# Task description
What lines of the listing below contain the word "spinning"? Copy each of them out.
·····
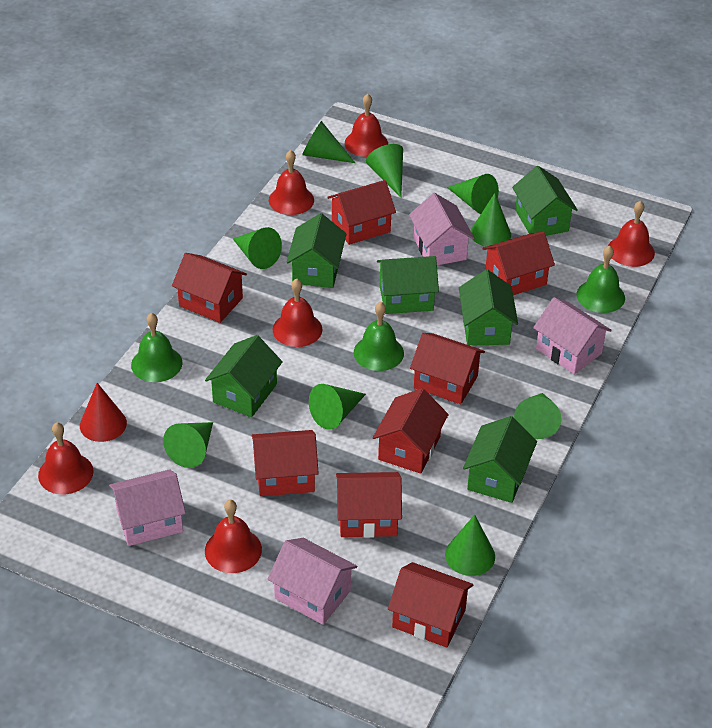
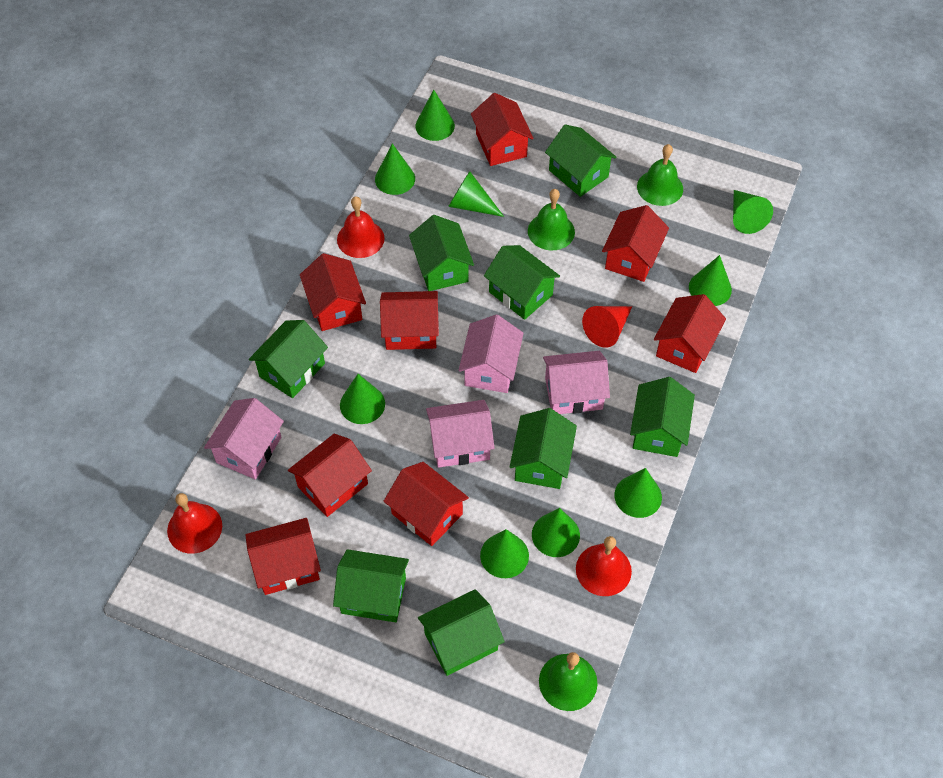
green house: 6 -> 8
red bell: 6 -> 3

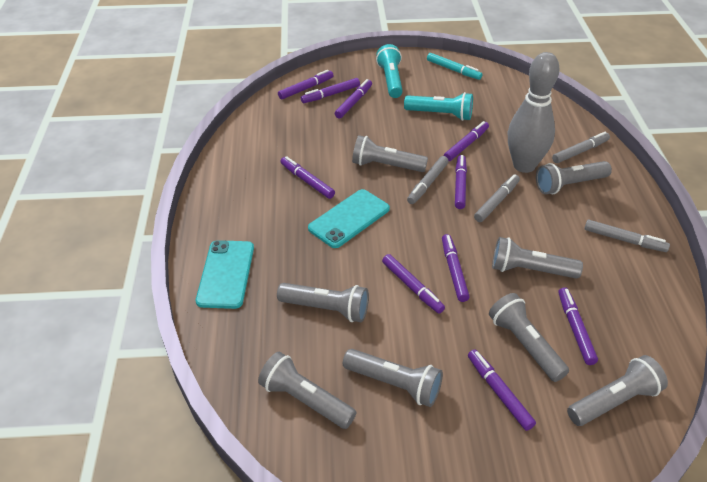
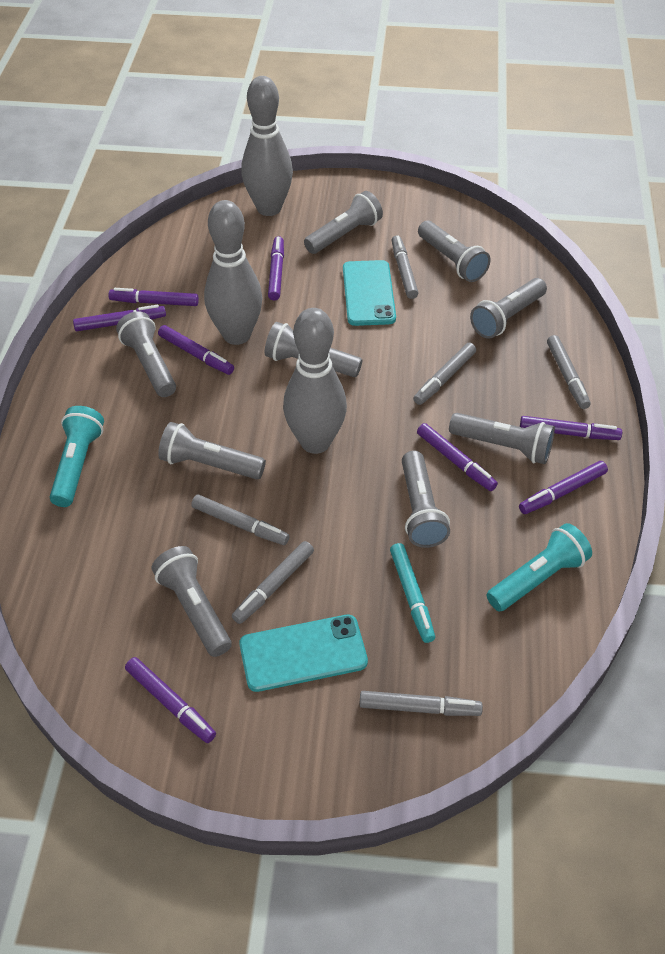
grey bowling pin: 1 -> 3
grey flashlight: 8 -> 9
grey marker: 4 -> 6
purple marker: 10 -> 8

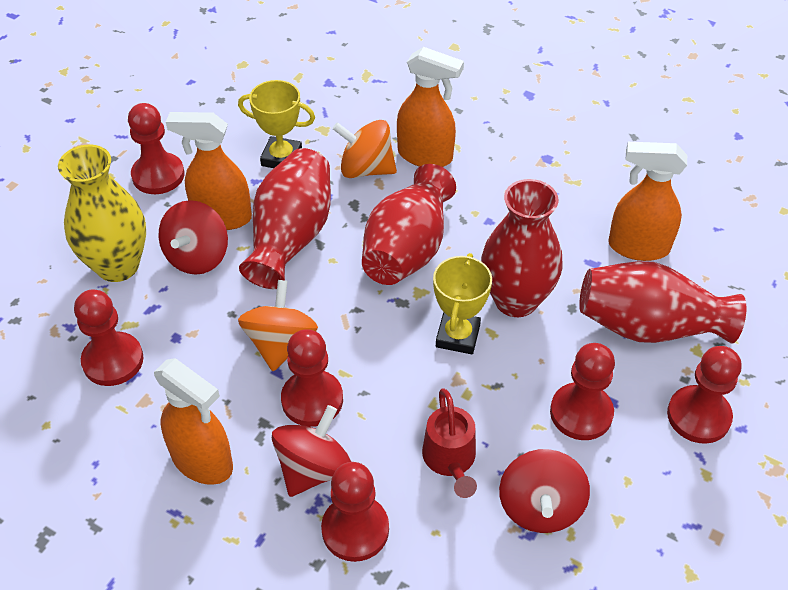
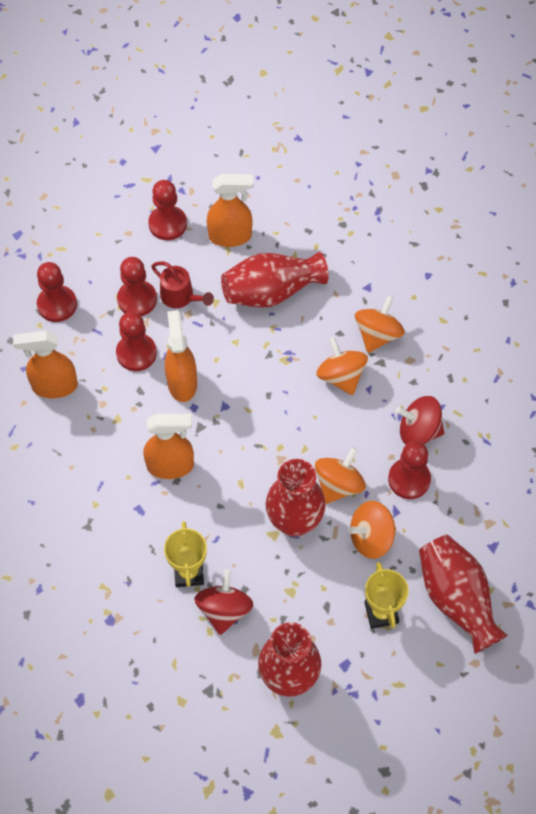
orange spinning top: 2 -> 4
red pawn: 6 -> 5
red spinning top: 3 -> 2
yellow vase: 1 -> 0

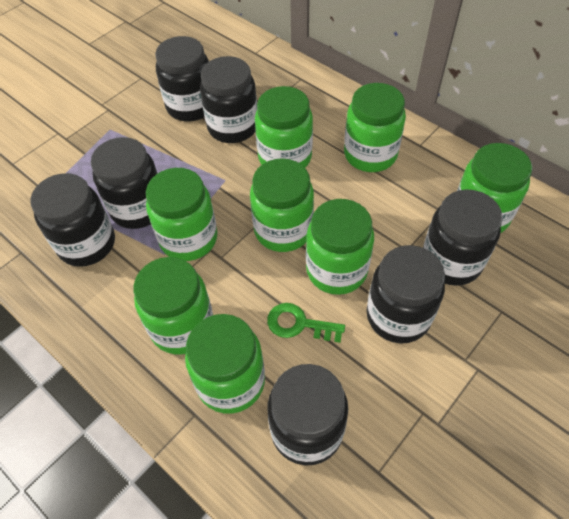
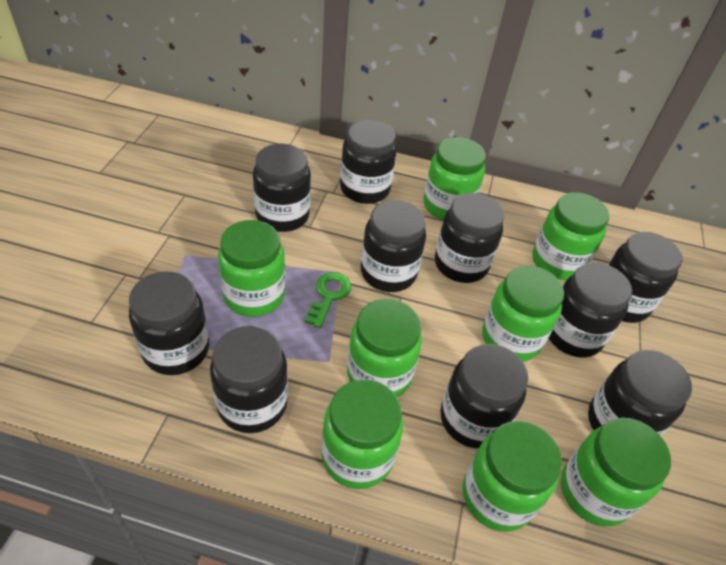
black jar: 7 -> 10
·····
# Written answer
orange spinning top: 2 -> 4
red spinning top: 3 -> 2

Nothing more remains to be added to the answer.